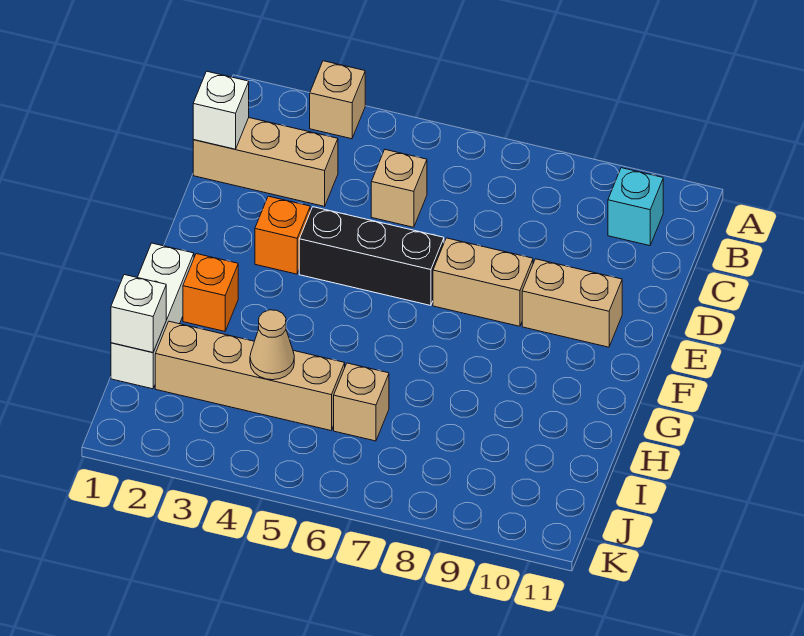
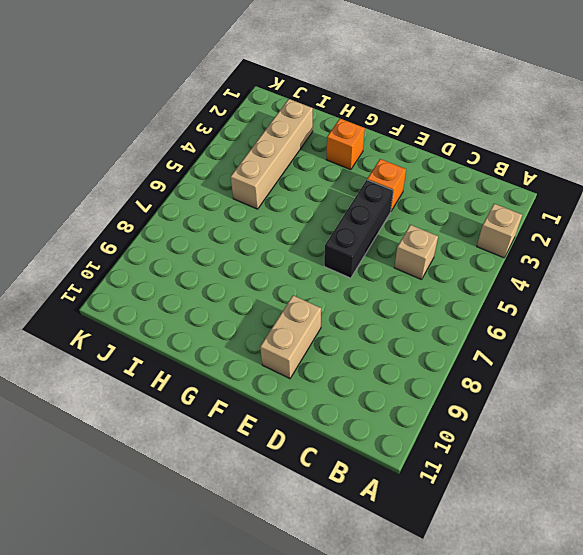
none -> cyan brick B10 level 1
none -> tan brick C1:C3 level 1
none -> tan brick E7:E8 level 1

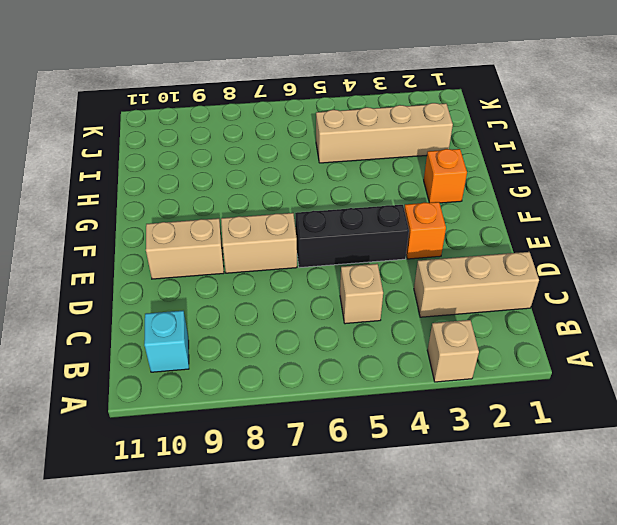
none -> white brick G1:I1 level 1
none -> tan brick I6 level 1
none -> white brick C1 level 2

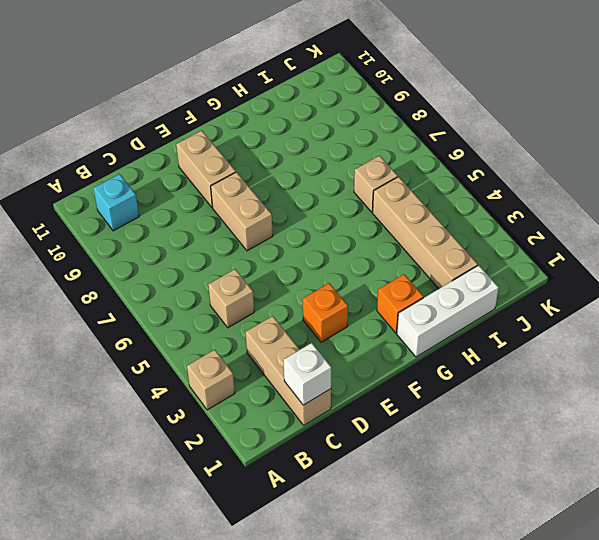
none -> black brick E4:E6 level 1
none -> white brick I1 level 2
none -> tan cone I4 level 2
★ ★ ★ ★
> _Problem statement_
Your job is to repeat the data exactly, leaving each picture out.

> _Solution to this problem_
none -> cyan brick B10 level 1
none -> tan brick C1:C3 level 1
none -> tan brick E7:E8 level 1

none -> white brick G1:I1 level 1
none -> tan brick I6 level 1
none -> white brick C1 level 2

none -> black brick E4:E6 level 1
none -> white brick I1 level 2
none -> tan cone I4 level 2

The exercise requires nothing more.